▸ GIVEN REQUEST
Retype exactly the stretch of lines that begins at the line containing "Find all instances" and ends at the last line of the data, with no other lines.

▸ RECORDS SUPPLIED
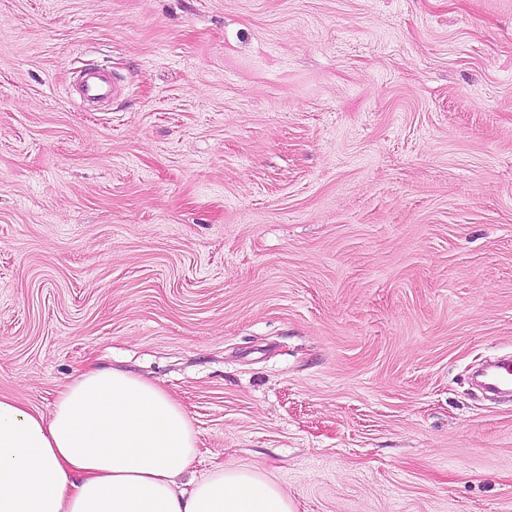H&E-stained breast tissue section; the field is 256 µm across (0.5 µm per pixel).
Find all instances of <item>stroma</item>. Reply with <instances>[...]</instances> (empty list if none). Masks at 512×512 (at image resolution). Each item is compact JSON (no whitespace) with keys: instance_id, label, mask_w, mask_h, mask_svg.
Segmentation results:
<instances>
[{"instance_id":"1","label":"stroma","mask_w":512,"mask_h":512,"mask_svg":"<svg viewBox=\"0 0 512 512\" xmlns=\"http://www.w3.org/2000/svg\"><path fill=\"white\" fill-rule=\"evenodd\" d=\"M496 355L512 0H0L1 395L125 368L296 512H512ZM118 93V84L105 70L89 69L81 75L79 95L83 103L109 102Z\"/></svg>"}]
</instances>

▸ EXERCISE RESPONSE
Find all instances of <item>stroma</item>. Reply with <instances>[...]</instances> (empty list if none). Masks at 512×512 (at image resolution). Each item is compact JSON (no whitespace) with keys: instance_id, label, mask_w, mask_h, mask_svg.
Segmentation results:
<instances>
[{"instance_id":"1","label":"stroma","mask_w":512,"mask_h":512,"mask_svg":"<svg viewBox=\"0 0 512 512\" xmlns=\"http://www.w3.org/2000/svg\"><path fill=\"white\" fill-rule=\"evenodd\" d=\"M496 355L512 0H0L1 395L125 368L296 512H512ZM118 93V84L105 70L89 69L81 75L79 95L83 103L109 102Z\"/></svg>"}]
</instances>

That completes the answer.